Supplied data |

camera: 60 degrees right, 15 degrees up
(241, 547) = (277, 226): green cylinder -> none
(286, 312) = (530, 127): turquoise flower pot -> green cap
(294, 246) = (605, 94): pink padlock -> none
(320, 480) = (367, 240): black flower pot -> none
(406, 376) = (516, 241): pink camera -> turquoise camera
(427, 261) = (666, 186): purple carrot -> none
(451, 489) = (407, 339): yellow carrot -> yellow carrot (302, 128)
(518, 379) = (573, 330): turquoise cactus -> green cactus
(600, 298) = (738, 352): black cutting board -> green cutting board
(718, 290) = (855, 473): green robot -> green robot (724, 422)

...

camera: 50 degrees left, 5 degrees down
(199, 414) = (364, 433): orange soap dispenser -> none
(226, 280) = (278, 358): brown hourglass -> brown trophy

...

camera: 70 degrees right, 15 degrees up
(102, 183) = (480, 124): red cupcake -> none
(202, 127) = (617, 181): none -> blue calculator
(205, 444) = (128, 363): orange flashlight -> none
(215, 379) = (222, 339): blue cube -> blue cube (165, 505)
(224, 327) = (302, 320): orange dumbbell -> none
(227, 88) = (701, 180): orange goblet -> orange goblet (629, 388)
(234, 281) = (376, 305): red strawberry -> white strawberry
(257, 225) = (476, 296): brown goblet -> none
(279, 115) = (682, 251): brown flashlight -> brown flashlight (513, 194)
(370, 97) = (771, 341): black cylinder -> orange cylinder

Assigned task | Within the data above, the lines from the one with "camera: 60 degrees right, 15 degrees up" to the one with "(718, 290) = (855, 473): green" must be repeated exactly; no other line belongs in the answer.

Solution for this problem |
camera: 60 degrees right, 15 degrees up
(241, 547) = (277, 226): green cylinder -> none
(286, 312) = (530, 127): turquoise flower pot -> green cap
(294, 246) = (605, 94): pink padlock -> none
(320, 480) = (367, 240): black flower pot -> none
(406, 376) = (516, 241): pink camera -> turquoise camera
(427, 261) = (666, 186): purple carrot -> none
(451, 489) = (407, 339): yellow carrot -> yellow carrot (302, 128)
(518, 379) = (573, 330): turquoise cactus -> green cactus
(600, 298) = (738, 352): black cutting board -> green cutting board
(718, 290) = (855, 473): green robot -> green robot (724, 422)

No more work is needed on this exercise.